Supplied data section start

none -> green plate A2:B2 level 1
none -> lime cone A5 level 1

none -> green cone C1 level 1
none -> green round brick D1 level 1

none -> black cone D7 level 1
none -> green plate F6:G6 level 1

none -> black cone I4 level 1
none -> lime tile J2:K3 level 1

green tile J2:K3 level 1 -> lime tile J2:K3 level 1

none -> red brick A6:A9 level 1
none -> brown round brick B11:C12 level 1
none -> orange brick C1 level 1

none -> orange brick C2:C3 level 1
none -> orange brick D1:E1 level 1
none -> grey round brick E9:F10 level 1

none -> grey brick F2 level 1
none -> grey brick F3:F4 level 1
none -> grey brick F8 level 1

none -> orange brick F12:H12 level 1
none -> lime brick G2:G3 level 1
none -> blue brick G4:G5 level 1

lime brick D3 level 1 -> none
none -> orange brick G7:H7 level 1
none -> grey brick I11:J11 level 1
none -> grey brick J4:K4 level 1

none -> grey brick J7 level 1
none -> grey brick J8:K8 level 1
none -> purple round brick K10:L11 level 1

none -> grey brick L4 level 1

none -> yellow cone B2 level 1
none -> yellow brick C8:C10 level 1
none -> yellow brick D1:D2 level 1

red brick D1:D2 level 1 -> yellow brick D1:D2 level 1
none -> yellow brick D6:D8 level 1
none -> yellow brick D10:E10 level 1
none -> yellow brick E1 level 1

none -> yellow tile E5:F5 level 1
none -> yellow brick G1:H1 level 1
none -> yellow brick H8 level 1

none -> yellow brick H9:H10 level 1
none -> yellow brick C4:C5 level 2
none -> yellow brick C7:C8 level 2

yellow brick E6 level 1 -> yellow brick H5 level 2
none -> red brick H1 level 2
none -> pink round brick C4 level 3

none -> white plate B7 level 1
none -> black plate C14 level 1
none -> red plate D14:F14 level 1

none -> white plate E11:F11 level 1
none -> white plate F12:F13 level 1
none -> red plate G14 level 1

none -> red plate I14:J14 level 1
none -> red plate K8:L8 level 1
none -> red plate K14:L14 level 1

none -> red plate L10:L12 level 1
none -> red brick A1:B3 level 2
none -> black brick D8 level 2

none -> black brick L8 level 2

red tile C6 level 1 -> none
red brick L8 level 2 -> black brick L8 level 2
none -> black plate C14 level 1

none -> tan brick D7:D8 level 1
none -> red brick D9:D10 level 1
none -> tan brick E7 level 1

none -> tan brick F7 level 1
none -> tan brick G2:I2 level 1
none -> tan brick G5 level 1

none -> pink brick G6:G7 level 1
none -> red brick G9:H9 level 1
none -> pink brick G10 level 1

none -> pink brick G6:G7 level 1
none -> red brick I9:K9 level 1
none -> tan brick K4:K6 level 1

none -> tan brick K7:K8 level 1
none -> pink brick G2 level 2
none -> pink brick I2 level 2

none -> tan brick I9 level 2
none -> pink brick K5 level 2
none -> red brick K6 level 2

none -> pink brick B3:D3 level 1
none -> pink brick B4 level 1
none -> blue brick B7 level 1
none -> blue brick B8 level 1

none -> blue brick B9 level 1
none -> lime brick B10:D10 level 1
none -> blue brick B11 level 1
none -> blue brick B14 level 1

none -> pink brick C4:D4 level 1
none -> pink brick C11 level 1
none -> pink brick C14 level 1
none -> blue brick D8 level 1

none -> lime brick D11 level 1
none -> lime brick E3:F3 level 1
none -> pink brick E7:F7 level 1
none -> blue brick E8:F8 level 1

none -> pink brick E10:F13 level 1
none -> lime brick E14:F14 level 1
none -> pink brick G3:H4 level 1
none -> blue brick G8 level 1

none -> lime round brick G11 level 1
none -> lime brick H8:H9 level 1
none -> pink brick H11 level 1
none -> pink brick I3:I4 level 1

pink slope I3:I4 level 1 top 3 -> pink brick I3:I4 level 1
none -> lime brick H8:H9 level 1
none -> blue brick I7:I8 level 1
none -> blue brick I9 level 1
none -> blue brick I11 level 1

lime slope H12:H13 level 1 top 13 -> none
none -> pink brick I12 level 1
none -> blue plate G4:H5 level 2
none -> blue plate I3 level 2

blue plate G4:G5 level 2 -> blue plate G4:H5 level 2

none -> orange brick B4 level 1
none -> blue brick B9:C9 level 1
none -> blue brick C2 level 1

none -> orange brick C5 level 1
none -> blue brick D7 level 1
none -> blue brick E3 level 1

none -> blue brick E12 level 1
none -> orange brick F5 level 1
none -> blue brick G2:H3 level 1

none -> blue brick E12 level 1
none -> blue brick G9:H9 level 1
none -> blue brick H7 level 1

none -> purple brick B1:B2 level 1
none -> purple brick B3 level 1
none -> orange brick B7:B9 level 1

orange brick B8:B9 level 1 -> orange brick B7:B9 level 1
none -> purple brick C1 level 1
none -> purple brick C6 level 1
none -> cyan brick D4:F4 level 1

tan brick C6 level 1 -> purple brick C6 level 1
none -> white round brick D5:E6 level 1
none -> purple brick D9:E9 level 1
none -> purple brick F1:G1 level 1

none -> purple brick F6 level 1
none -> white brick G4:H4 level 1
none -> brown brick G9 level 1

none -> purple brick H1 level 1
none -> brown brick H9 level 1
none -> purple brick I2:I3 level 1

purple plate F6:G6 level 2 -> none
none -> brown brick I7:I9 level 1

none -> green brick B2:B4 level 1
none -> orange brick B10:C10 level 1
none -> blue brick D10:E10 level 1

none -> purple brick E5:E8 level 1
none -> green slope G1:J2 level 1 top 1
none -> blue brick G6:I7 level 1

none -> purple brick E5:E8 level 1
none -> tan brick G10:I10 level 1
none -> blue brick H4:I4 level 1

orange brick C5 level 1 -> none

Supplied data section end

> Exercise
Out of the material above, output word for word the line with "none -> grey brick J7 level 1", the line with "none -> yellow brick E1 level 1", and all lines between them, with nothing else.

> Response to this task
none -> grey brick J7 level 1
none -> grey brick J8:K8 level 1
none -> purple round brick K10:L11 level 1

none -> grey brick L4 level 1

none -> yellow cone B2 level 1
none -> yellow brick C8:C10 level 1
none -> yellow brick D1:D2 level 1

red brick D1:D2 level 1 -> yellow brick D1:D2 level 1
none -> yellow brick D6:D8 level 1
none -> yellow brick D10:E10 level 1
none -> yellow brick E1 level 1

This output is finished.